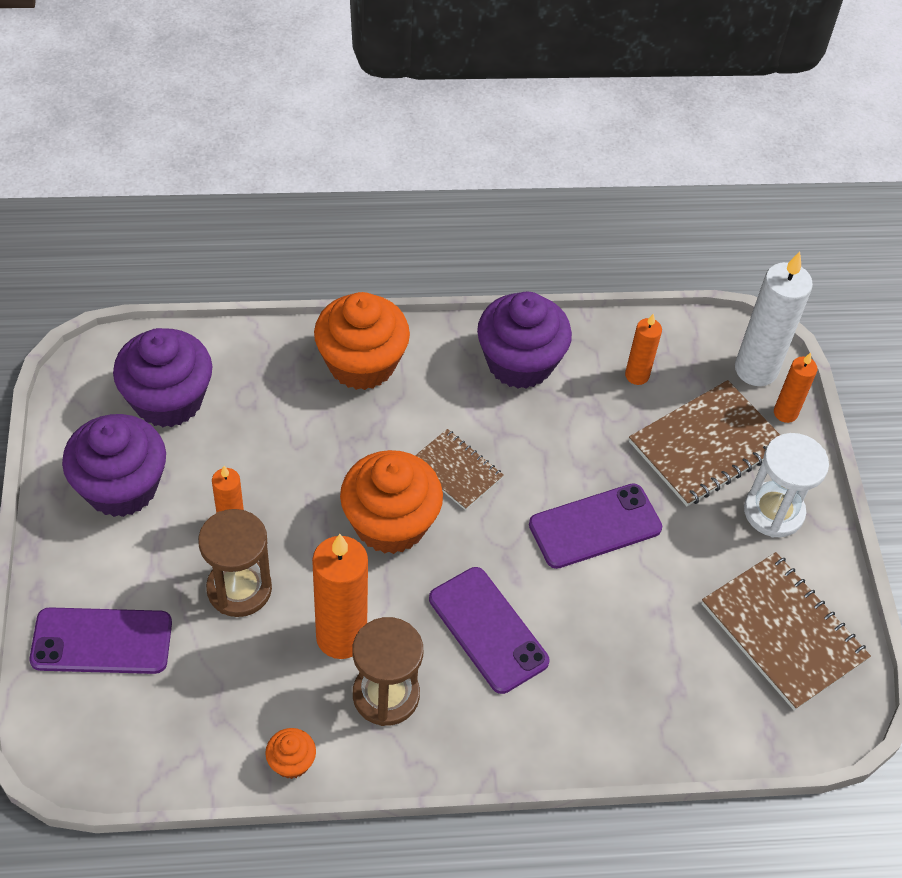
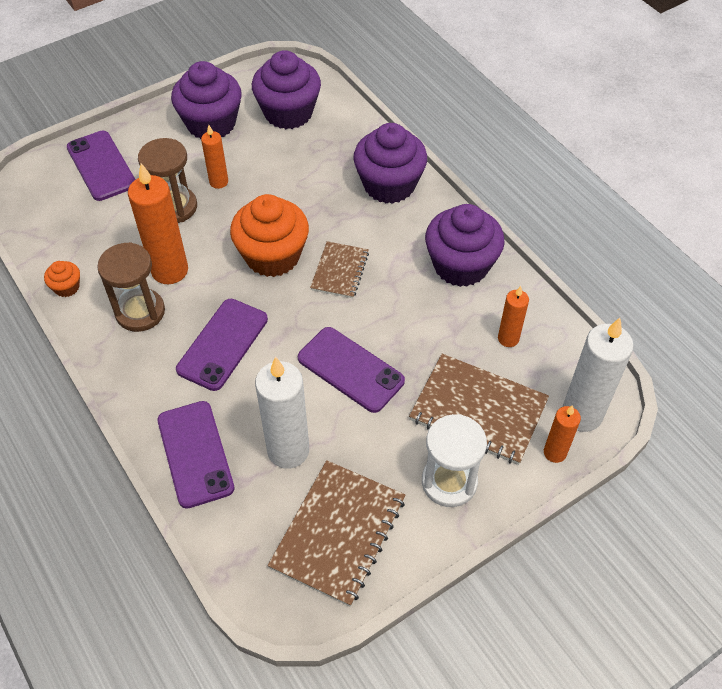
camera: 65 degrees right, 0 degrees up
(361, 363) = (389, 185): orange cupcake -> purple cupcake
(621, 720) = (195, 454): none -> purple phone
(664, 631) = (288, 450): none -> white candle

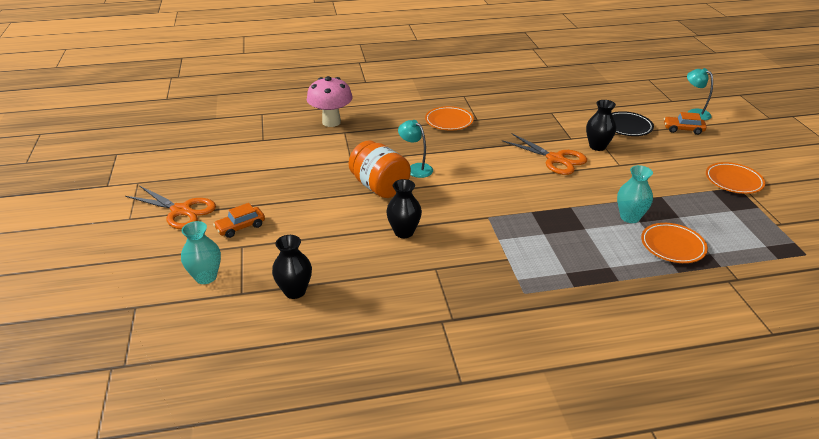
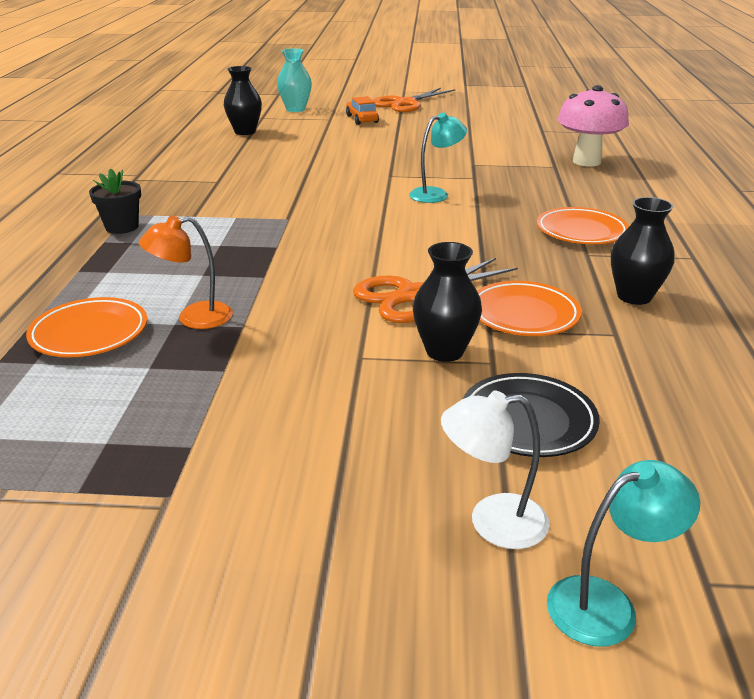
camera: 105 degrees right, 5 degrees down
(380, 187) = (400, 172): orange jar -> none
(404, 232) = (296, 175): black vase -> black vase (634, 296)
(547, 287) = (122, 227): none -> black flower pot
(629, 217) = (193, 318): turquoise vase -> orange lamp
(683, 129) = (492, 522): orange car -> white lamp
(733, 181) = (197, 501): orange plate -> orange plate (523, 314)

* * *

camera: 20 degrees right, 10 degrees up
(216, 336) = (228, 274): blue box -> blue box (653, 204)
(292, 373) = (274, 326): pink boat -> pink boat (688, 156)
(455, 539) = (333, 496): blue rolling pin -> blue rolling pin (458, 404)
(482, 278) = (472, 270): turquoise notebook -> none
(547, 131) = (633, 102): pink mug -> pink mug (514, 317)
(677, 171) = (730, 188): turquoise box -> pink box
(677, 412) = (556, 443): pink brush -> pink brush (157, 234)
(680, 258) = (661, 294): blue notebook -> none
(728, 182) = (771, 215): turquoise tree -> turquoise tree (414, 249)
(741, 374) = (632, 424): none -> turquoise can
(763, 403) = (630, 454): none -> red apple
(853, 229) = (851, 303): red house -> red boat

==

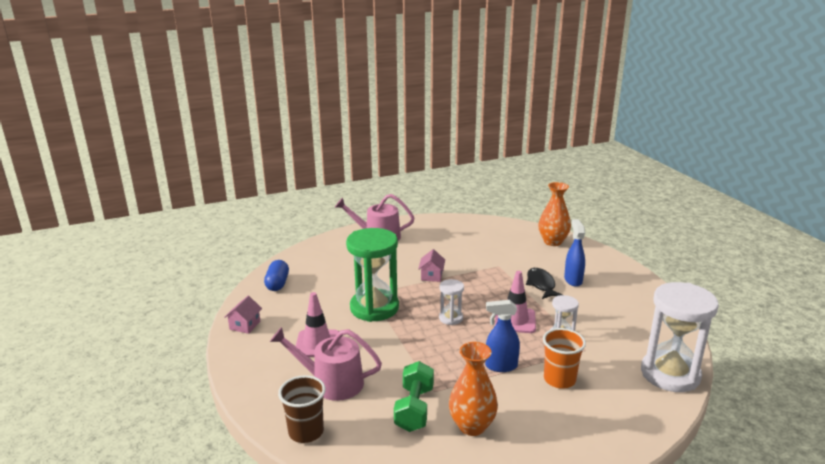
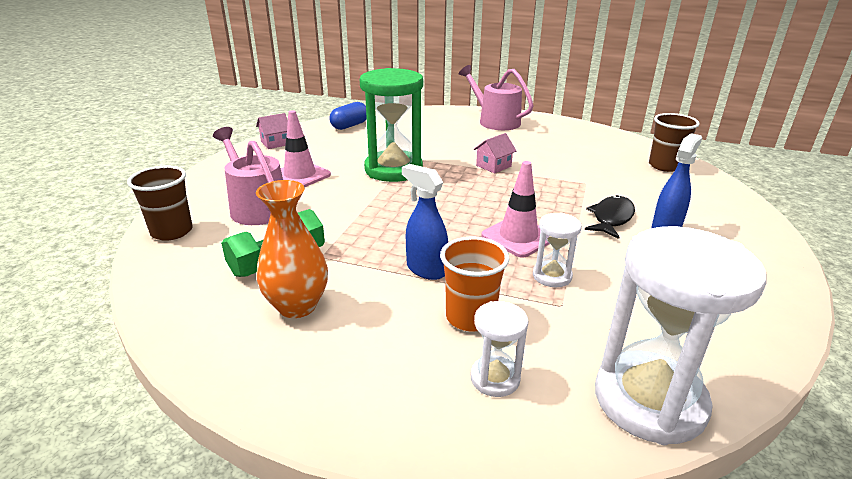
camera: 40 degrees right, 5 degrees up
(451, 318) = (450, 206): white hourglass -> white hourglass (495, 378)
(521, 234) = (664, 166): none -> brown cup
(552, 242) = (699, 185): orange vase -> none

__What is required__:
Collect, from the material above, every line containing the word "turquoise".

__Reply__:
(629, 217) = (193, 318): turquoise vase -> orange lamp
(482, 278) = (472, 270): turquoise notebook -> none
(677, 171) = (730, 188): turquoise box -> pink box
(728, 182) = (771, 215): turquoise tree -> turquoise tree (414, 249)
(741, 374) = (632, 424): none -> turquoise can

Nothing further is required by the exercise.